→ Your instructions: Those lines of the records that contain "yellow" are to be located and copied.

→ Data supplied:
+++++

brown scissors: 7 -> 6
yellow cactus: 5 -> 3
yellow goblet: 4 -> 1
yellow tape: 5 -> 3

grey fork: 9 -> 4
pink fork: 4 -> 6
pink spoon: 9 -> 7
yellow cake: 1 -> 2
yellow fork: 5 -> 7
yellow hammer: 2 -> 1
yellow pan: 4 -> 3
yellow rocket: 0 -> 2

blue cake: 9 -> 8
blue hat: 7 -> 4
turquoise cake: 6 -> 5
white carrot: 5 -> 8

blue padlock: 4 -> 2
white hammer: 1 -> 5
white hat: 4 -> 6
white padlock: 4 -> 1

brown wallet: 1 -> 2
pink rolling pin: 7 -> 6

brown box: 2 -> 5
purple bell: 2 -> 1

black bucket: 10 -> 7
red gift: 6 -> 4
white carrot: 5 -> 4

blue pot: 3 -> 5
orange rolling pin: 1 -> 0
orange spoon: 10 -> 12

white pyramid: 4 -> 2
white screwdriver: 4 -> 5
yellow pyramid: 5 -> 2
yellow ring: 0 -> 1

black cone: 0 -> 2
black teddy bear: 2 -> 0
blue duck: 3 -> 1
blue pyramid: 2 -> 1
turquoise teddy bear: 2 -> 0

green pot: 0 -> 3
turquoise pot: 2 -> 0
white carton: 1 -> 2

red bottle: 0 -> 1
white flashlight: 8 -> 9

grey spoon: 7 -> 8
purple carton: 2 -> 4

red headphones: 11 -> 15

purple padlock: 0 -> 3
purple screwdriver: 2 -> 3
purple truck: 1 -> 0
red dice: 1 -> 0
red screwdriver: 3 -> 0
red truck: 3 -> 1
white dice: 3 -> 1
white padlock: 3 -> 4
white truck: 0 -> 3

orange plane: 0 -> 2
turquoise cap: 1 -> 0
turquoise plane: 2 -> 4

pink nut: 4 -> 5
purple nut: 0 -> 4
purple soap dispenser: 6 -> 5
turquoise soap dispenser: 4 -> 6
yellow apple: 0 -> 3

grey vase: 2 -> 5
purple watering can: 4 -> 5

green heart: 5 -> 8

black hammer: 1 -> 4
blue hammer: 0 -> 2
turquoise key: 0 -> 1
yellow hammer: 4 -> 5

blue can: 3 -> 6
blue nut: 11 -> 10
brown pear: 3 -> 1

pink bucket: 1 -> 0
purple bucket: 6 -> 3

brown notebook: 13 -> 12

+++++

→ Task result:
yellow cactus: 5 -> 3
yellow goblet: 4 -> 1
yellow tape: 5 -> 3
yellow cake: 1 -> 2
yellow fork: 5 -> 7
yellow hammer: 2 -> 1
yellow pan: 4 -> 3
yellow rocket: 0 -> 2
yellow pyramid: 5 -> 2
yellow ring: 0 -> 1
yellow apple: 0 -> 3
yellow hammer: 4 -> 5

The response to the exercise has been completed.